■ **WHAT NEEDS TO BE DONE**: Instruction for the data below: set down exactly the lines from the line with "L2: 470uH (CTL, OUT) -> none" to the line with "D3: none -> zener 5.6V (A AUX2, K +3V3)", inclusive, and no others.

◇ ◇ ◇

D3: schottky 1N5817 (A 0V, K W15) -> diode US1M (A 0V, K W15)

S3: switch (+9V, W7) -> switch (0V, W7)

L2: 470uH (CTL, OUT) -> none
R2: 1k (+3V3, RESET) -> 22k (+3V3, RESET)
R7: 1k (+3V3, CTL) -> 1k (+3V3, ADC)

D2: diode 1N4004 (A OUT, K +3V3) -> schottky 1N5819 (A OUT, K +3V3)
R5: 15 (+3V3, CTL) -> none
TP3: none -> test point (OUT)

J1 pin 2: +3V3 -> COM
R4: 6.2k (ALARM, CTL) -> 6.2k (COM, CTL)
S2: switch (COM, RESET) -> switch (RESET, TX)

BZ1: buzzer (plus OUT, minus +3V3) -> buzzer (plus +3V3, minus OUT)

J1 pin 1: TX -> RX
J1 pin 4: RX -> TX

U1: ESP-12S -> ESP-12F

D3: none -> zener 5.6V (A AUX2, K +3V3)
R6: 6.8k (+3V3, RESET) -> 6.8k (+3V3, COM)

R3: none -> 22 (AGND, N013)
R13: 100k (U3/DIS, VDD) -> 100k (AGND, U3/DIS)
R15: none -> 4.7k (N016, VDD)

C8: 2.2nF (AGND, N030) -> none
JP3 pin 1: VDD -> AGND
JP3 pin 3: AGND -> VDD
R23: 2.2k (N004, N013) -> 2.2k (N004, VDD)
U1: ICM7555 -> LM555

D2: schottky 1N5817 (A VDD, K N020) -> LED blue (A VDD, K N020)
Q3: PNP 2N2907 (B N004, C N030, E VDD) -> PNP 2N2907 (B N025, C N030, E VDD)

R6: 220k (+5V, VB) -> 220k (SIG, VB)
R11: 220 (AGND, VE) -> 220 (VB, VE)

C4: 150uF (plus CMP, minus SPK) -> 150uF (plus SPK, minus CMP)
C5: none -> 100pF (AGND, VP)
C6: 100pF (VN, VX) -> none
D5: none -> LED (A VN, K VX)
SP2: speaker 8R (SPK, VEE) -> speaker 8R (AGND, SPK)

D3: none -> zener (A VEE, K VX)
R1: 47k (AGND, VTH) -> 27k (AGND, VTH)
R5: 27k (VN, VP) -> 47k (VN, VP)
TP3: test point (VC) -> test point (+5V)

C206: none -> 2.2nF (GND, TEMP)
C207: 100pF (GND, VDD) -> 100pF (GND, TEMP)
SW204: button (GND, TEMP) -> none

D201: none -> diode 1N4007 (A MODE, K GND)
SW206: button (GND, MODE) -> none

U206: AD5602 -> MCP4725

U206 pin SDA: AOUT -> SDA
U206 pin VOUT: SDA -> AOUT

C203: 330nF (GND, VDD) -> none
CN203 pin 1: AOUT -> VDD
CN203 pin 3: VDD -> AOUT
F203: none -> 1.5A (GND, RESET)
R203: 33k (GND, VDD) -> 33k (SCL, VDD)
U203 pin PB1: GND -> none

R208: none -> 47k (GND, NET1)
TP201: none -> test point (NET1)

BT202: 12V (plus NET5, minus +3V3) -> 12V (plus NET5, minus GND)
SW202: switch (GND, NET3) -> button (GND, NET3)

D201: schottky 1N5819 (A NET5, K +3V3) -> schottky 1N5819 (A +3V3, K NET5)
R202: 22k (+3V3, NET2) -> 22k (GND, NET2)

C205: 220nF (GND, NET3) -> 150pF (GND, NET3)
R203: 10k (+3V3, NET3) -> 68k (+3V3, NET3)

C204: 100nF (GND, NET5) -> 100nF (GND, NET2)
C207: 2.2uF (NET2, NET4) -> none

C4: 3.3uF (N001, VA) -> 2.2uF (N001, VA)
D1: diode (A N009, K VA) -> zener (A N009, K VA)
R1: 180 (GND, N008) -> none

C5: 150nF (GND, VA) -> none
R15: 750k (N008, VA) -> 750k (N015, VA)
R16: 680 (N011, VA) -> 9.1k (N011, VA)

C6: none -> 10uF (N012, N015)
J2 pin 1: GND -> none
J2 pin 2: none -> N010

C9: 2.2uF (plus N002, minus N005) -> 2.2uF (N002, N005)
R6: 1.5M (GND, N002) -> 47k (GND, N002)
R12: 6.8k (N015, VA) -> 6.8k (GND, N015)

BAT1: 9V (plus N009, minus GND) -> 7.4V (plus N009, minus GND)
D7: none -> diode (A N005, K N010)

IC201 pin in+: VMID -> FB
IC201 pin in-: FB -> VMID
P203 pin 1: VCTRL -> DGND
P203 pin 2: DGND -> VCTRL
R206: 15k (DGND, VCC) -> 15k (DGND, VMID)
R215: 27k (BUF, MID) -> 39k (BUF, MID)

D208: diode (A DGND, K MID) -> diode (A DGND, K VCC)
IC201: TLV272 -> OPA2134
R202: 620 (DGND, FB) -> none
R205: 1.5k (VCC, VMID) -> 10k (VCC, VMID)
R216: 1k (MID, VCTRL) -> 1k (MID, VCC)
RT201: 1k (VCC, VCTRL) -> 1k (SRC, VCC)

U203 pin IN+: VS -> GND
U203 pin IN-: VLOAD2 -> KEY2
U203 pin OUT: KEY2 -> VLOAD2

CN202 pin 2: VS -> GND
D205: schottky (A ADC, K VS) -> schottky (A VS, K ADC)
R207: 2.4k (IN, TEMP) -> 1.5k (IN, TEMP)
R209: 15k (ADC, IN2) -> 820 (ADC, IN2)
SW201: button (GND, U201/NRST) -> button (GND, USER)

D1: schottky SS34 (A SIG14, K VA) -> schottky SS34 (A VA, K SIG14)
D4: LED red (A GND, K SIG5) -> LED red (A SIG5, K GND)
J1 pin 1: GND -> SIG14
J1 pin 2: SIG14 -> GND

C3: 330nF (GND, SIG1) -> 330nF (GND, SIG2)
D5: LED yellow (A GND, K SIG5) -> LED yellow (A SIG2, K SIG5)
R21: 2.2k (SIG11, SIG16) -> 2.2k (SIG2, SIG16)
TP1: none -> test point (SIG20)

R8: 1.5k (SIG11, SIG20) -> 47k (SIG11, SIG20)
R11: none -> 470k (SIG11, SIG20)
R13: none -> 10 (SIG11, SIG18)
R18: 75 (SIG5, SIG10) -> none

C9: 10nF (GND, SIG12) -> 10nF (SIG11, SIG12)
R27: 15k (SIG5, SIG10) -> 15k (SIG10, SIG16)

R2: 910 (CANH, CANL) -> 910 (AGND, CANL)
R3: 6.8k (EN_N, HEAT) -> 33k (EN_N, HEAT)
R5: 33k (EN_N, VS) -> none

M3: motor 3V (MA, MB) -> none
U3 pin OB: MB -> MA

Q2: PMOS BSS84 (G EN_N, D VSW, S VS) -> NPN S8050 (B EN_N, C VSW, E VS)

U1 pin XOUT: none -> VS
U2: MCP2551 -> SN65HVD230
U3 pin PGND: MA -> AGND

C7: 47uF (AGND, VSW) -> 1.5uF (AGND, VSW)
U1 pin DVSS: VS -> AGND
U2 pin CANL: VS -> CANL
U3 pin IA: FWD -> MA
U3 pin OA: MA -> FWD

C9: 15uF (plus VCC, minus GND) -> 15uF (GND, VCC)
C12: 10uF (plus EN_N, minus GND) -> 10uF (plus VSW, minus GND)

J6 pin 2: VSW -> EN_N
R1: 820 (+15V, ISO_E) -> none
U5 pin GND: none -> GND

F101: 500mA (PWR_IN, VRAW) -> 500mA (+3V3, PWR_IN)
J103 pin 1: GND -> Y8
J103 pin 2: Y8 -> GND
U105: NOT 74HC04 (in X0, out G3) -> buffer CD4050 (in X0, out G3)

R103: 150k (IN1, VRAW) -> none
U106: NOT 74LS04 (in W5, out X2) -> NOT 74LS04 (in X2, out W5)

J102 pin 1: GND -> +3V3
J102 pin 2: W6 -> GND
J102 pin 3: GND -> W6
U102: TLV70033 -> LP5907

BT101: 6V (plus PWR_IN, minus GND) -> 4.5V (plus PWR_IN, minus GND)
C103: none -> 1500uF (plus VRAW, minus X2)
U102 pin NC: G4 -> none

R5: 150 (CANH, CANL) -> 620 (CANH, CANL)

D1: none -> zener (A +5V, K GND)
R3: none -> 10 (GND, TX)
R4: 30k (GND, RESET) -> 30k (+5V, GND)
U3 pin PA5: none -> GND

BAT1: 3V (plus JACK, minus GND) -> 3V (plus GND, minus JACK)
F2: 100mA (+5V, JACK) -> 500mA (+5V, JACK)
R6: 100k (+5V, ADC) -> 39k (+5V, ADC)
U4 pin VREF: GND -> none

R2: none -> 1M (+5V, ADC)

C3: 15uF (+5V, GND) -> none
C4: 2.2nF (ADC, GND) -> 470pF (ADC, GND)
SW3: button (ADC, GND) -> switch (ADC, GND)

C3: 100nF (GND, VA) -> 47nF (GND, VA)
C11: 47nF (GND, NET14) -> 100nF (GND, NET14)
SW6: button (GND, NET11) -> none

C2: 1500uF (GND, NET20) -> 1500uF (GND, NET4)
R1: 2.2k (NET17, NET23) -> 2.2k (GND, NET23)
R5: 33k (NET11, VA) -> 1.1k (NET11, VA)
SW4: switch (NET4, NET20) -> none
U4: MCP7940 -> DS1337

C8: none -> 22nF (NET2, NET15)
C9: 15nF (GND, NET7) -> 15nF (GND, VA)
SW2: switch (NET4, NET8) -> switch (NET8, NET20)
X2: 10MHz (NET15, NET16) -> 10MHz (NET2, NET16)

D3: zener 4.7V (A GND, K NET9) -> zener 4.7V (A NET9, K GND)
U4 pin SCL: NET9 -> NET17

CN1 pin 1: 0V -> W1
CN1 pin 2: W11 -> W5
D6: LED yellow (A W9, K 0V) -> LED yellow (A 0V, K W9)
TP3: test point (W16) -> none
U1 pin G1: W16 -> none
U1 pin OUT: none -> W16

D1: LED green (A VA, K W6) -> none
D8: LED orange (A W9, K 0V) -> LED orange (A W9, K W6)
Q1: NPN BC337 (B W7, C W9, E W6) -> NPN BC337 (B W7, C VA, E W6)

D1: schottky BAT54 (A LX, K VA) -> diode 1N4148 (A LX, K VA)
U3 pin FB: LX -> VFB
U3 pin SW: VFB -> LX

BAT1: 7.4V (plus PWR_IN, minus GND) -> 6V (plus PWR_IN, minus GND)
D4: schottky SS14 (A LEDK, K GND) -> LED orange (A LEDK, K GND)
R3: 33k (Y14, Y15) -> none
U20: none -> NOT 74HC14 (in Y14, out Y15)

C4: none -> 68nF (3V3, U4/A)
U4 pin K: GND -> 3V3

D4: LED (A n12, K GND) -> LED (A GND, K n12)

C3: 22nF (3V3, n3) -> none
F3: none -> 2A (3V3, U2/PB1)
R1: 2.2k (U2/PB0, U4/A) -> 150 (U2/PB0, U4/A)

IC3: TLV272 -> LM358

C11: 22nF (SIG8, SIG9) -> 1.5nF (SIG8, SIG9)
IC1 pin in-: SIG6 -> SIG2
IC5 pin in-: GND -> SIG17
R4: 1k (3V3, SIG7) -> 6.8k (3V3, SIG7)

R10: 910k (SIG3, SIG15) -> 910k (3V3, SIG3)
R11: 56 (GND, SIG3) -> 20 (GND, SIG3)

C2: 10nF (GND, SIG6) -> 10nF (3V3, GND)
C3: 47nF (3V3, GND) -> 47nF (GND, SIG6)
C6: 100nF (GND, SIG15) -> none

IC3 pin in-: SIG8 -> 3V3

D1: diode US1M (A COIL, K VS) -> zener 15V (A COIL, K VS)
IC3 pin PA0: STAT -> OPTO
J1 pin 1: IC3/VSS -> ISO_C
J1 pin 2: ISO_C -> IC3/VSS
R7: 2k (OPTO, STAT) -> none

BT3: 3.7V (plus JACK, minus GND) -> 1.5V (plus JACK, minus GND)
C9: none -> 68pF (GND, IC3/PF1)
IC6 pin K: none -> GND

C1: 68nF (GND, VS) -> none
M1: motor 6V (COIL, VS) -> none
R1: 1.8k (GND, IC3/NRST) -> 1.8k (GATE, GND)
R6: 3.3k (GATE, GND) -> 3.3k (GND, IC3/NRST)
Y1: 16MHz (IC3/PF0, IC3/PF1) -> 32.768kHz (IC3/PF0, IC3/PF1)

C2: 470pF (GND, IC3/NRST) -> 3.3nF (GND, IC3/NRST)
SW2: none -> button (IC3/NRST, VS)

◇ ◇ ◇

■ **EXPECTED OUTPUT**:
L2: 470uH (CTL, OUT) -> none
R2: 1k (+3V3, RESET) -> 22k (+3V3, RESET)
R7: 1k (+3V3, CTL) -> 1k (+3V3, ADC)

D2: diode 1N4004 (A OUT, K +3V3) -> schottky 1N5819 (A OUT, K +3V3)
R5: 15 (+3V3, CTL) -> none
TP3: none -> test point (OUT)

J1 pin 2: +3V3 -> COM
R4: 6.2k (ALARM, CTL) -> 6.2k (COM, CTL)
S2: switch (COM, RESET) -> switch (RESET, TX)

BZ1: buzzer (plus OUT, minus +3V3) -> buzzer (plus +3V3, minus OUT)

J1 pin 1: TX -> RX
J1 pin 4: RX -> TX

U1: ESP-12S -> ESP-12F

D3: none -> zener 5.6V (A AUX2, K +3V3)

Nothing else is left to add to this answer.